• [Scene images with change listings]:

= Beginning of Section =

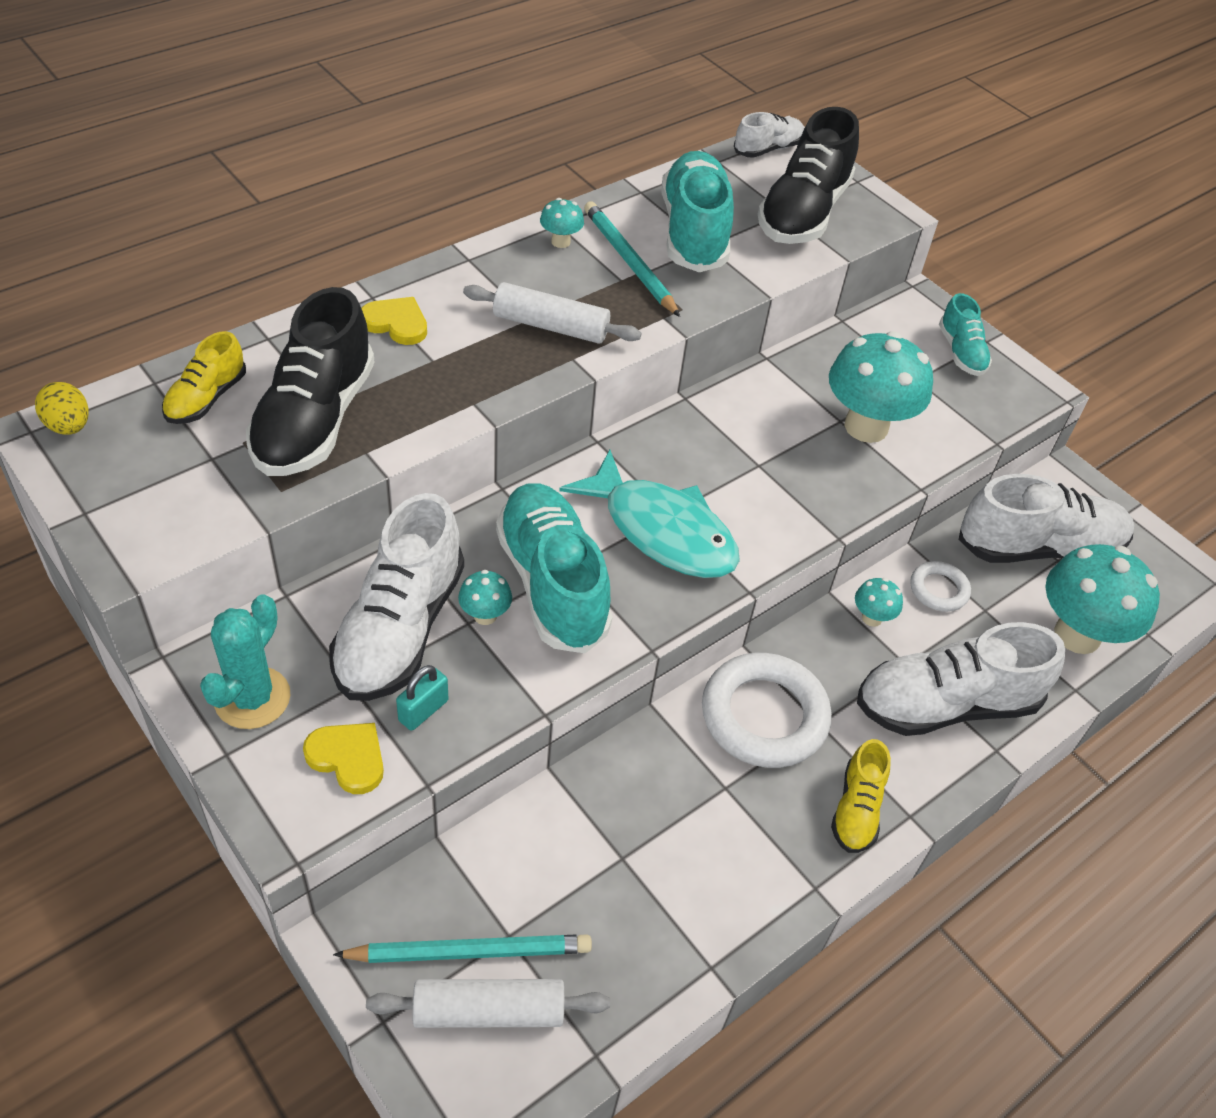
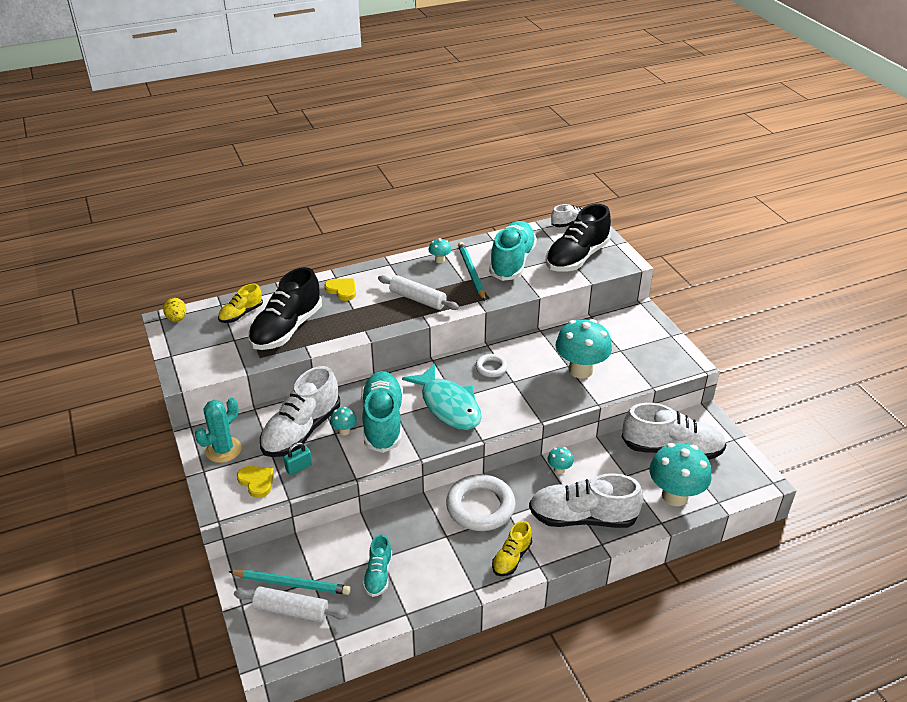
camera: 20 degrees right, 10 degrees down
(938, 590) = (603, 462): white ring -> white ring (491, 368)
(961, 352) = (653, 339): turquoise shoe -> turquoise shoe (378, 575)

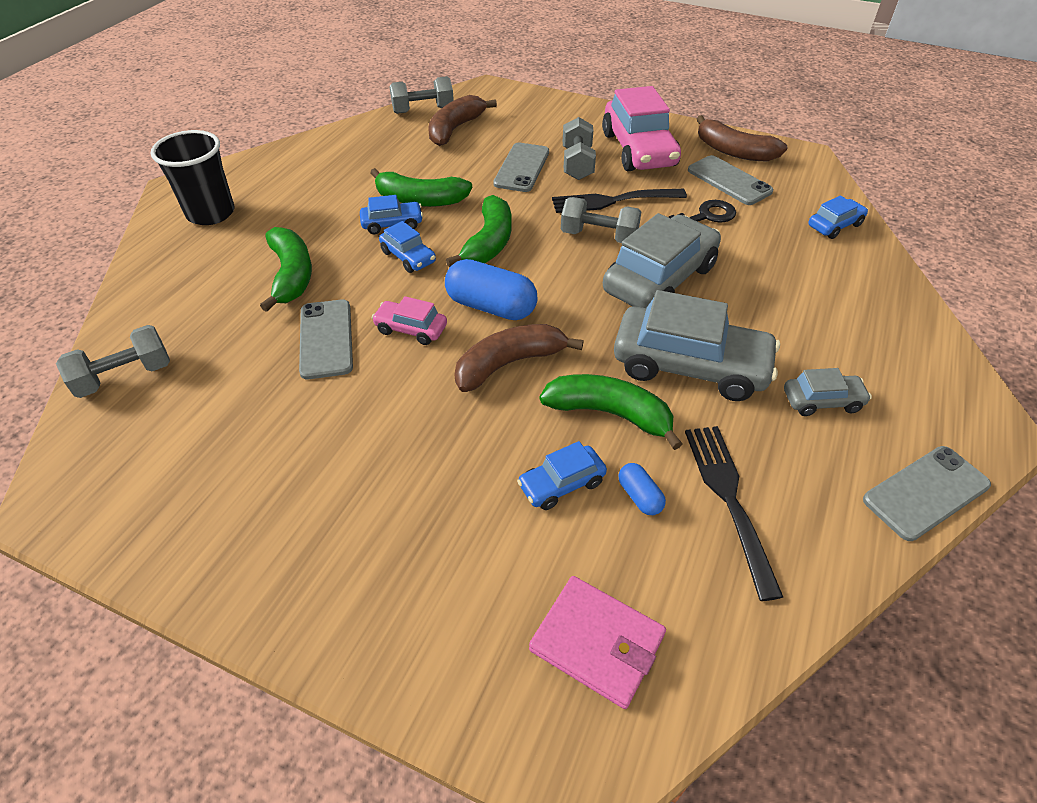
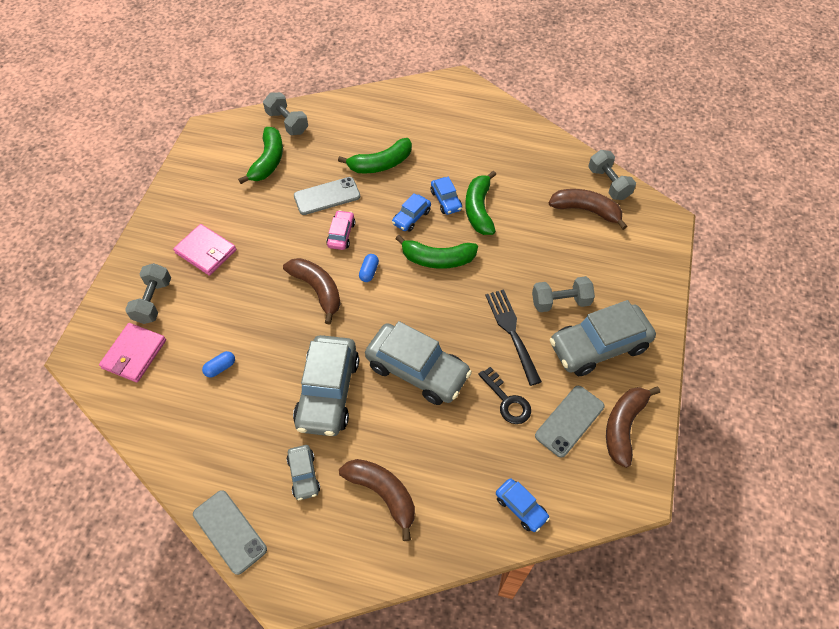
camera: 80 degrees right, 10 degrees up
(211, 213) = (434, 106): black cup -> none
(380, 513) = (206, 251): none -> pink wallet
(491, 306) = (369, 272): blue capsule -> blue capsule, size x0.49
(522, 168) = (541, 264): grey phone -> none
(561, 484) = (227, 328): blue car -> none
(599, 236) = (461, 326): grey dumbbell -> grey dumbbell (153, 301)
(609, 413) = (281, 348): green banana -> green banana (268, 161)
(638, 150) = (598, 346): pink car -> grey car
(729, 499) = (220, 414): black fork -> none
(836, 327) = (383, 493): none -> brown banana

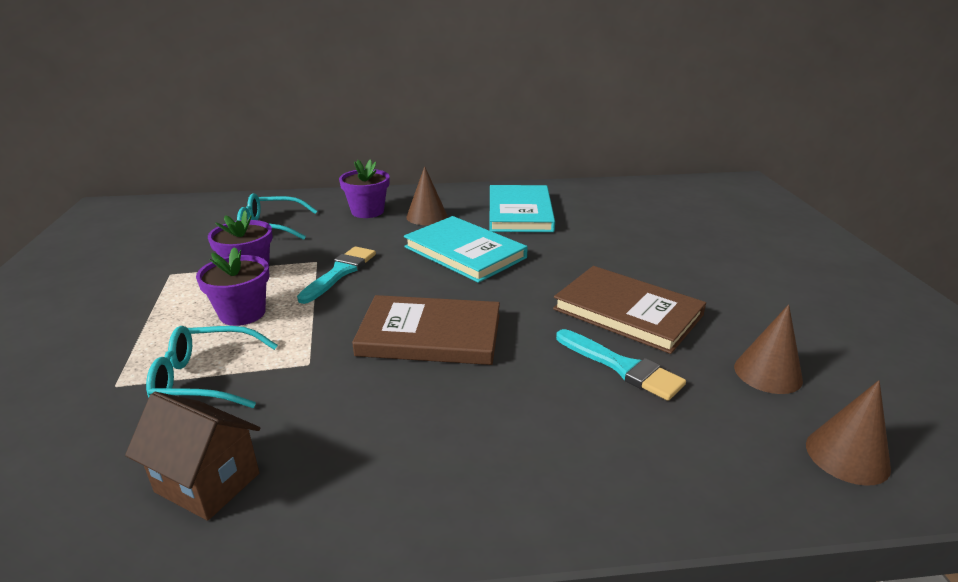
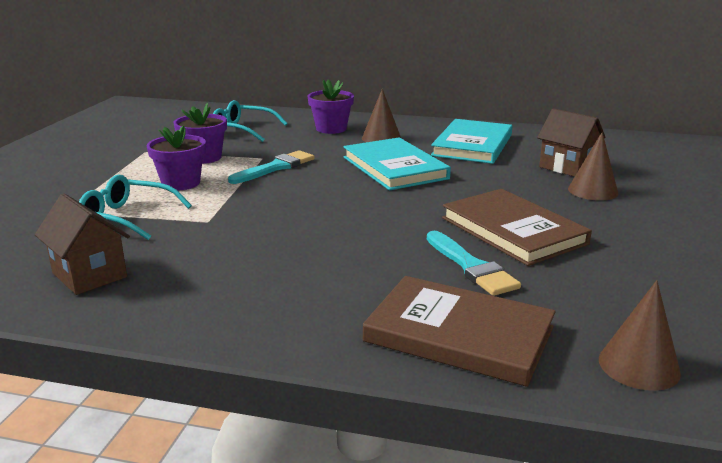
camera: 20 degrees right, 5 degrees down
(430, 335) = (318, 218): brown book -> brown book (459, 334)
(620, 226) = (567, 167): none -> brown house
(768, 373) = (615, 295): brown cone -> brown cone (593, 191)

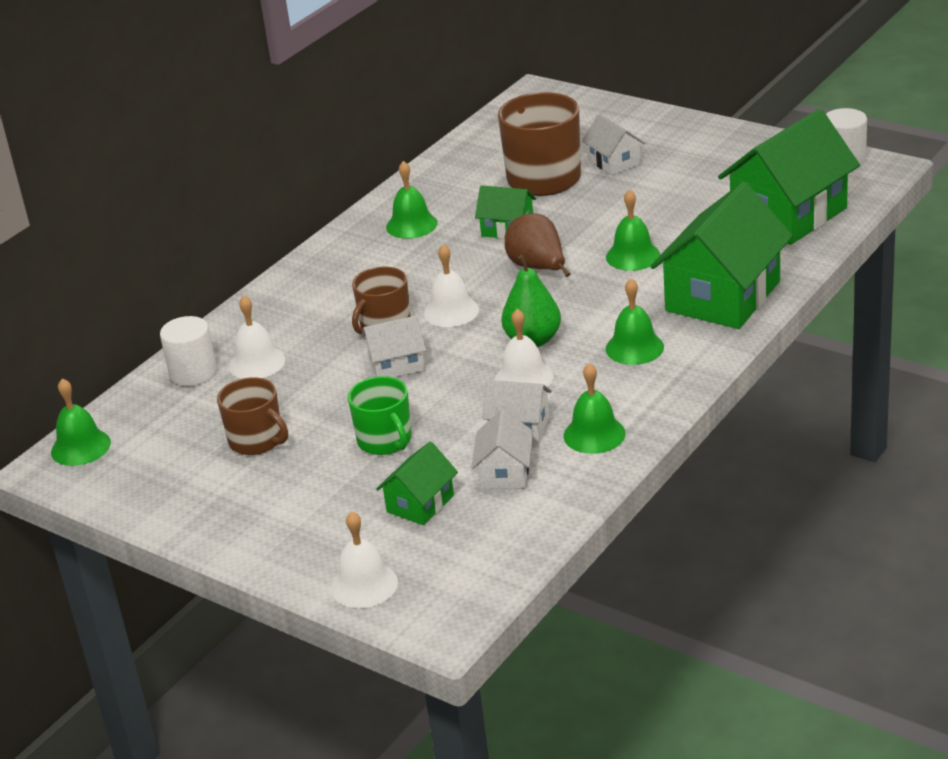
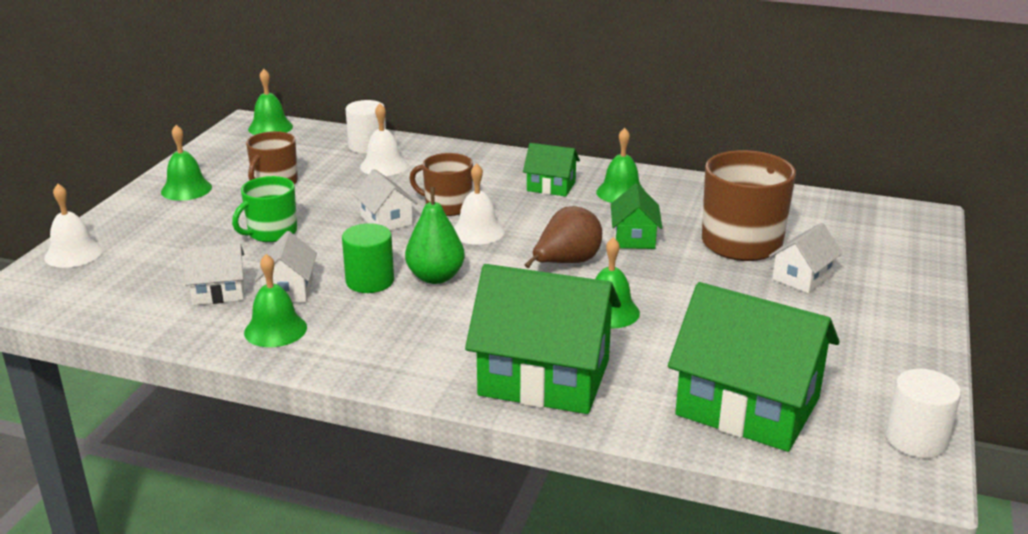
camera: 70 degrees right, 5 degrees down
(420, 503) = (178, 260): green house -> green house (551, 186)
(523, 378) = (370, 281): white bell -> green cylinder
(634, 348) = (430, 334): green bell -> green bell (186, 189)

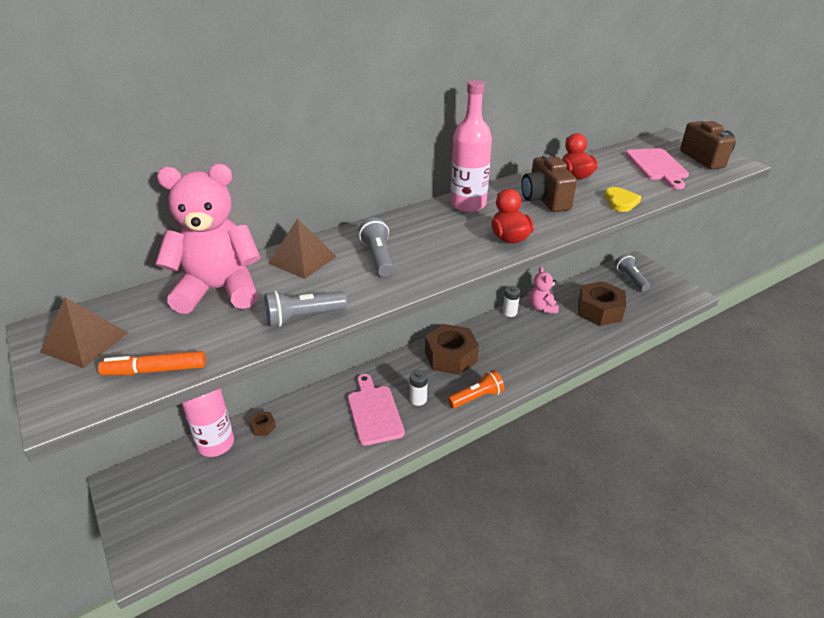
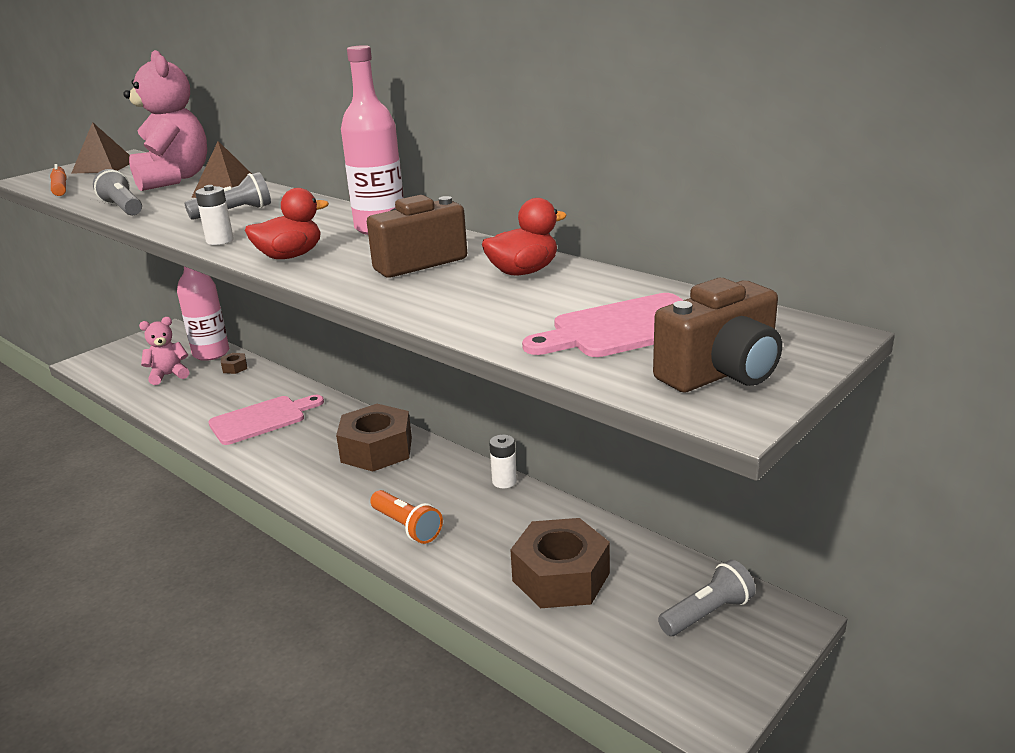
camera: 75 degrees right, 10 degrees down
(418, 399) = (287, 442): white battery -> white battery (220, 240)
(477, 397) = (297, 482): orange flashlight -> orange flashlight (407, 527)
(542, 307) = (535, 511): pink teddy bear -> pink teddy bear (169, 375)
(620, 202) = (436, 308): yellow heart -> none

= End of Section =

• [EXERCISE OBJECTIVE]: Please extract exactly the lines of the data, from the first through the line containing "(522, 168) = (541, 264): grey phone -> none", and add no pictures to the copy.

• [ANSWER TO THIS PROBLEM]:
camera: 20 degrees right, 10 degrees down
(938, 590) = (603, 462): white ring -> white ring (491, 368)
(961, 352) = (653, 339): turquoise shoe -> turquoise shoe (378, 575)

camera: 80 degrees right, 10 degrees up
(211, 213) = (434, 106): black cup -> none
(380, 513) = (206, 251): none -> pink wallet
(491, 306) = (369, 272): blue capsule -> blue capsule, size x0.49
(522, 168) = (541, 264): grey phone -> none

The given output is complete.